◆ **TASK ITEM**
Print the entries exactly as they appear, and omit any images.
^^^^^^^^
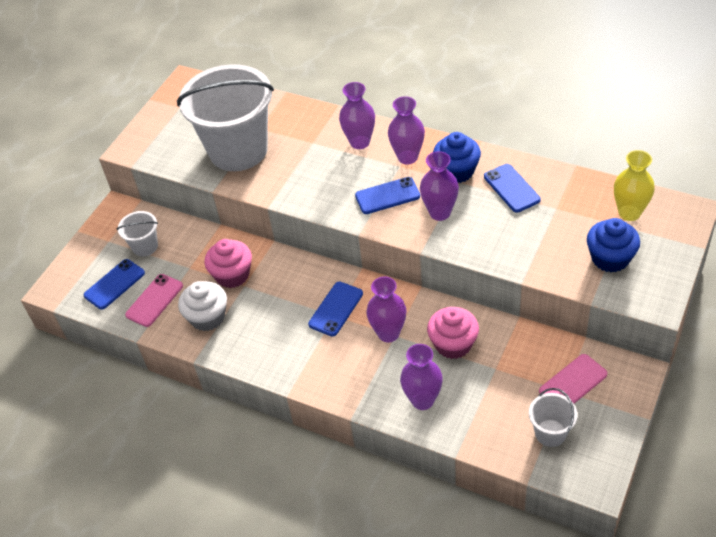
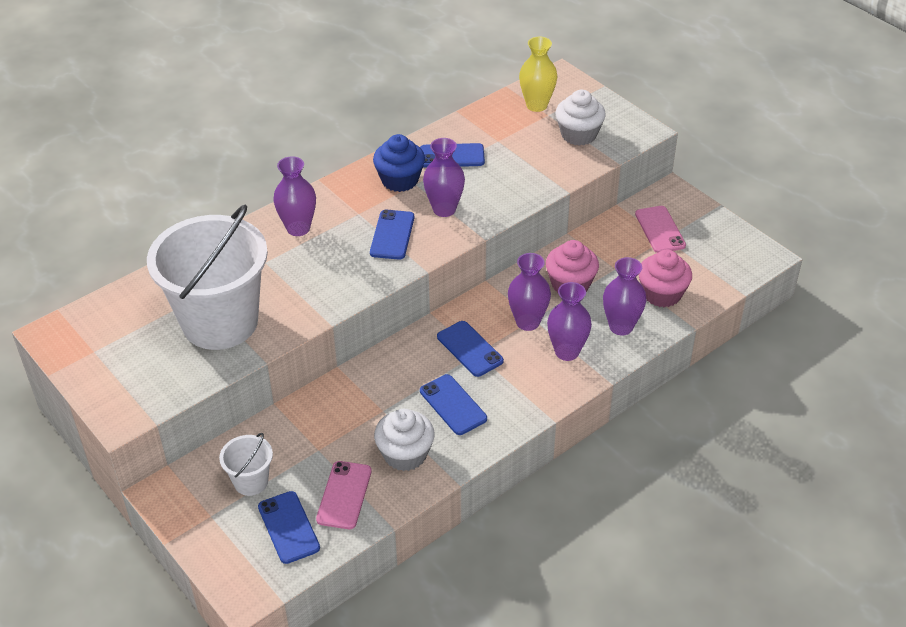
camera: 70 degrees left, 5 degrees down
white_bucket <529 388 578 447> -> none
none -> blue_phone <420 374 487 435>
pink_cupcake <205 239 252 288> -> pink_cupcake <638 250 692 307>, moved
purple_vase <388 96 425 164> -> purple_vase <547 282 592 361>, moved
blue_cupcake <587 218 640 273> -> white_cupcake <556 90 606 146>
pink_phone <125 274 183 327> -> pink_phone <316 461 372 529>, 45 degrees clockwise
^^^^^^^^
◆ **SOLUTION TO THE PROBLEM**
camera: 70 degrees left, 5 degrees down
white_bucket <529 388 578 447> -> none
none -> blue_phone <420 374 487 435>
pink_cupcake <205 239 252 288> -> pink_cupcake <638 250 692 307>, moved
purple_vase <388 96 425 164> -> purple_vase <547 282 592 361>, moved
blue_cupcake <587 218 640 273> -> white_cupcake <556 90 606 146>
pink_phone <125 274 183 327> -> pink_phone <316 461 372 529>, 45 degrees clockwise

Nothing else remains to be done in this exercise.